● **ASSIGNED TASK**
Restate the whole of the data below word for word, skipping the images.

● **SUPPLIED MATERIAL**
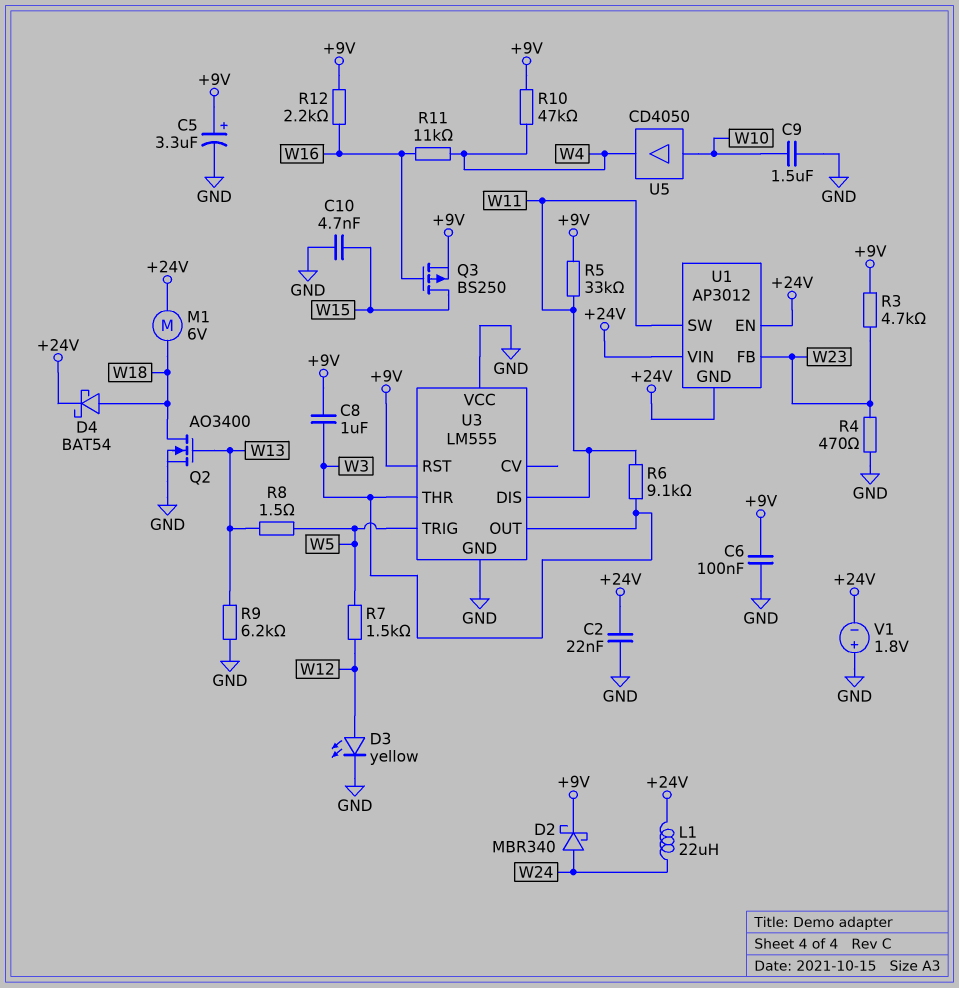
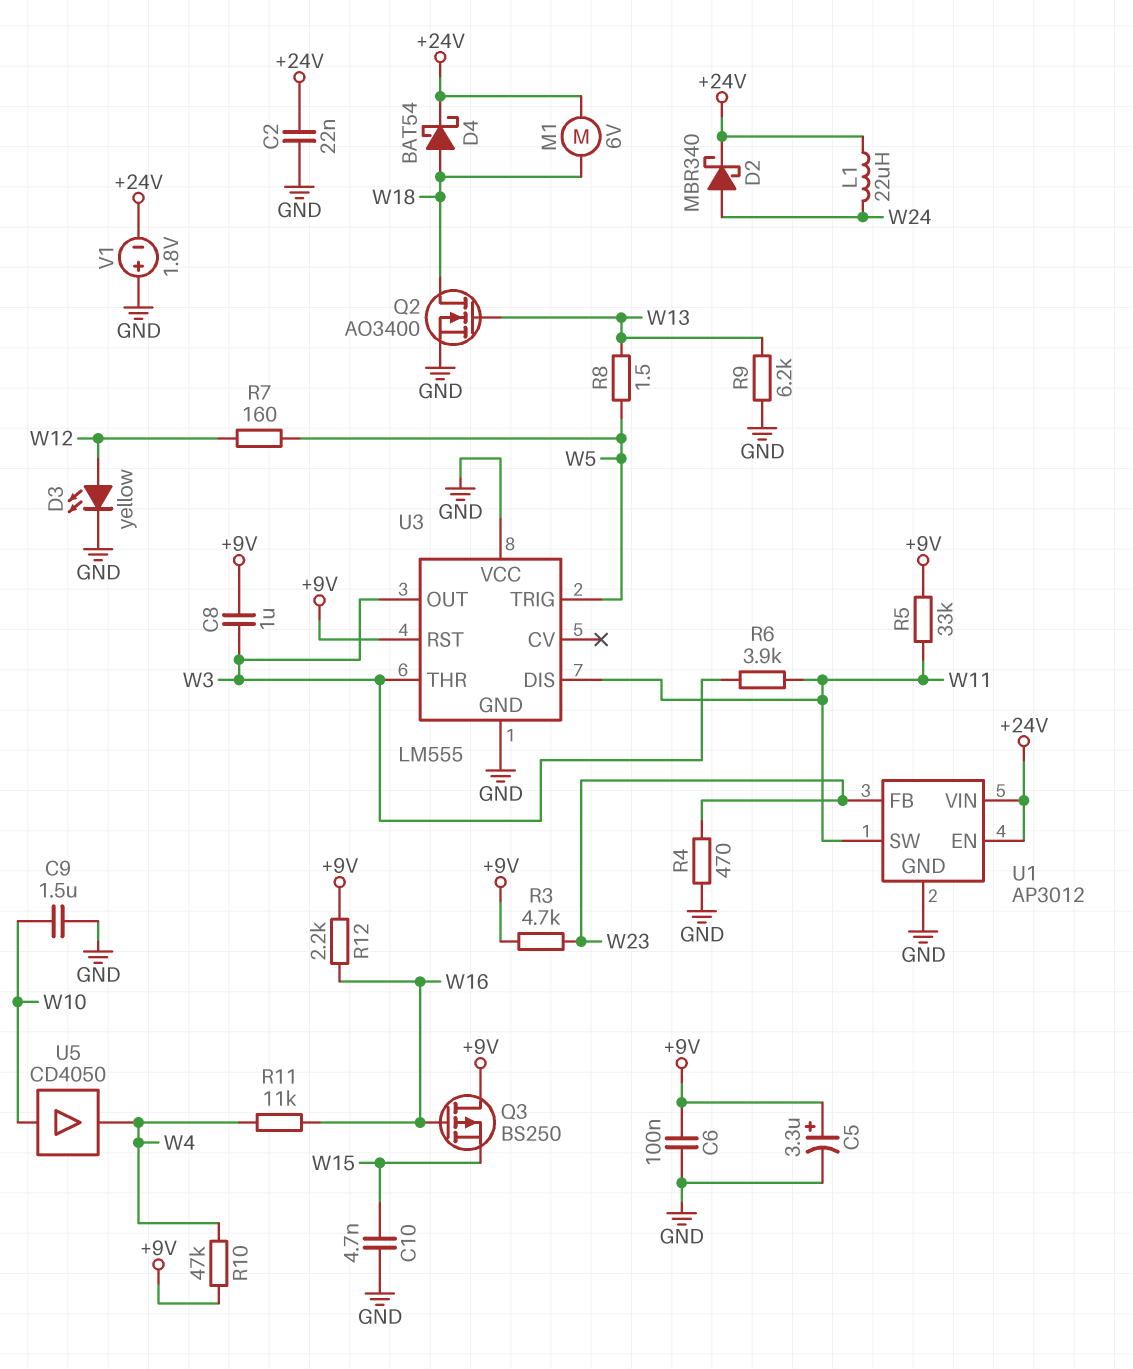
D2: schottky MBR340 (A W24, K +9V) -> schottky MBR340 (A W24, K +24V)
Q3: PMOS BS250 (G W16, D W15, S +9V) -> PMOS BS250 (G W16, D +9V, S W15)
R6: 9.1k (W3, W11) -> 3.9k (W3, W11)
R7: 1.5k (W5, W12) -> 160 (W5, W12)
U1 pin GND: +24V -> GND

● **COMPLETED TASK**
D2: schottky MBR340 (A W24, K +9V) -> schottky MBR340 (A W24, K +24V)
Q3: PMOS BS250 (G W16, D W15, S +9V) -> PMOS BS250 (G W16, D +9V, S W15)
R6: 9.1k (W3, W11) -> 3.9k (W3, W11)
R7: 1.5k (W5, W12) -> 160 (W5, W12)
U1 pin GND: +24V -> GND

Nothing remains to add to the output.